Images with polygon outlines
- - - -
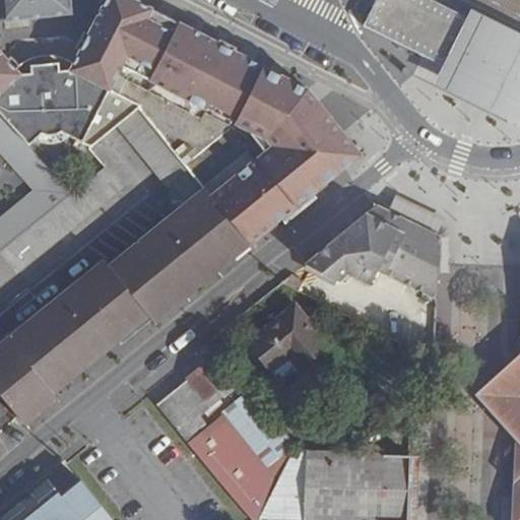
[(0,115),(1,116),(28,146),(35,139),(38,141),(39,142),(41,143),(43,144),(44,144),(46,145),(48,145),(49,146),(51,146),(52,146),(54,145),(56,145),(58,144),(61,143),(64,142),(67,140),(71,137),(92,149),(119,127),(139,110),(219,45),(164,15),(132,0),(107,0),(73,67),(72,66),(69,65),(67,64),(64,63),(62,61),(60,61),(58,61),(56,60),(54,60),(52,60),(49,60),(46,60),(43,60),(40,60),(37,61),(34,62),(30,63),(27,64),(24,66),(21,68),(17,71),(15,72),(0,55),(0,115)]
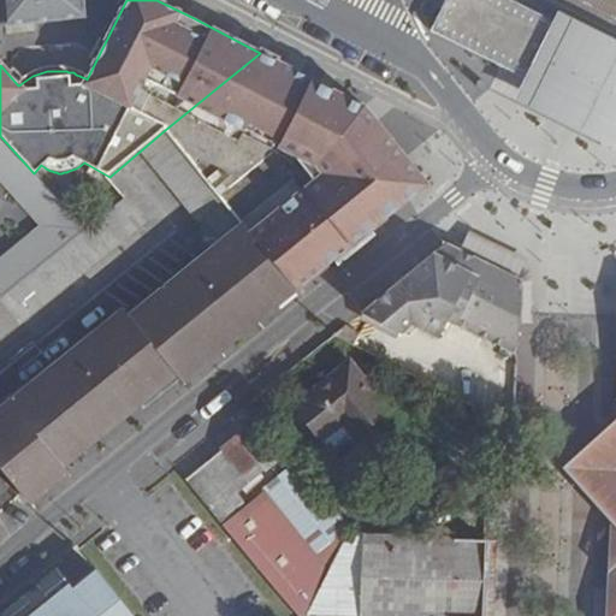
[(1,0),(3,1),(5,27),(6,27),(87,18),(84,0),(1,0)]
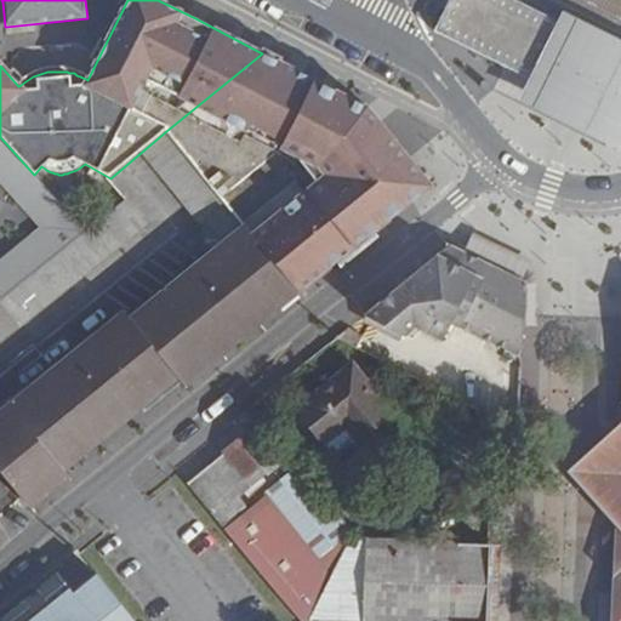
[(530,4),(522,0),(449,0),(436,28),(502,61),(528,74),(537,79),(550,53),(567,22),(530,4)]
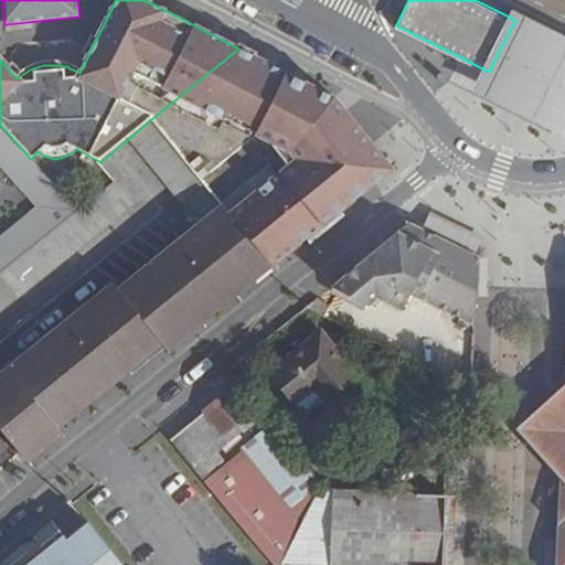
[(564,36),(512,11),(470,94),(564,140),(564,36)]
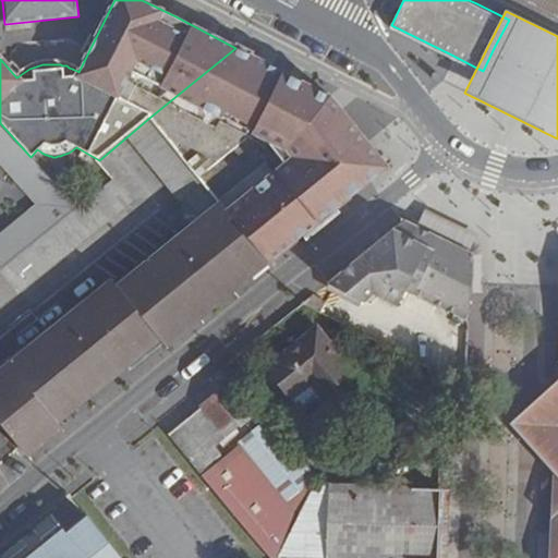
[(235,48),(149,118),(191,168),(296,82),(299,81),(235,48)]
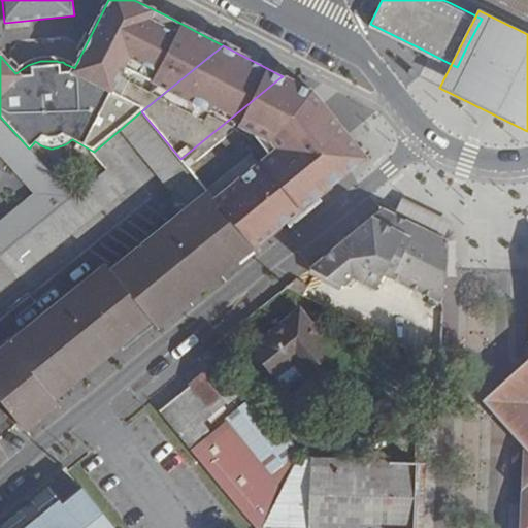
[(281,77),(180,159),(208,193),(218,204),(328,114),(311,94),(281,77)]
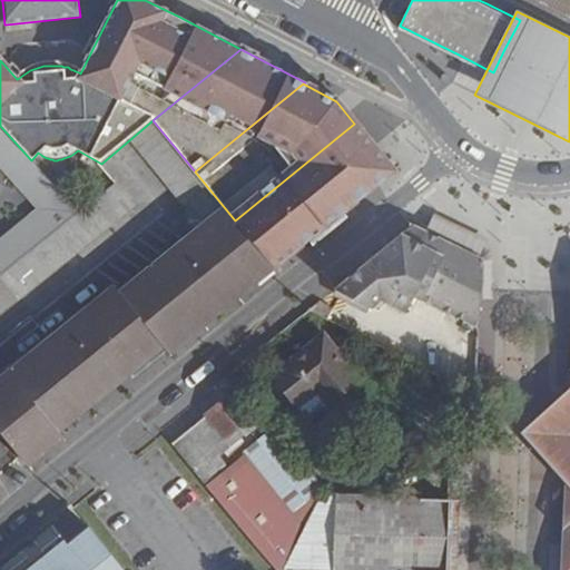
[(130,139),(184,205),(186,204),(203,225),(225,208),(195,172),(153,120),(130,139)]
- - - -
THE TASK
Your answer must be an exact copy of the entries above, with no pictures in it.

RESULT
[(0,115),(1,116),(28,146),(35,139),(38,141),(39,142),(41,143),(43,144),(44,144),(46,145),(48,145),(49,146),(51,146),(52,146),(54,145),(56,145),(58,144),(61,143),(64,142),(67,140),(71,137),(92,149),(119,127),(139,110),(219,45),(164,15),(132,0),(107,0),(73,67),(72,66),(69,65),(67,64),(64,63),(62,61),(60,61),(58,61),(56,60),(54,60),(52,60),(49,60),(46,60),(43,60),(40,60),(37,61),(34,62),(30,63),(27,64),(24,66),(21,68),(17,71),(15,72),(0,55),(0,115)]
[(1,0),(3,1),(5,27),(6,27),(87,18),(84,0),(1,0)]
[(530,4),(522,0),(449,0),(436,28),(502,61),(528,74),(537,79),(550,53),(567,22),(530,4)]
[(564,36),(512,11),(470,94),(564,140),(564,36)]
[(235,48),(149,118),(191,168),(296,82),(299,81),(235,48)]
[(281,77),(180,159),(208,193),(218,204),(328,114),(311,94),(281,77)]
[(130,139),(184,205),(186,204),(203,225),(225,208),(195,172),(153,120),(130,139)]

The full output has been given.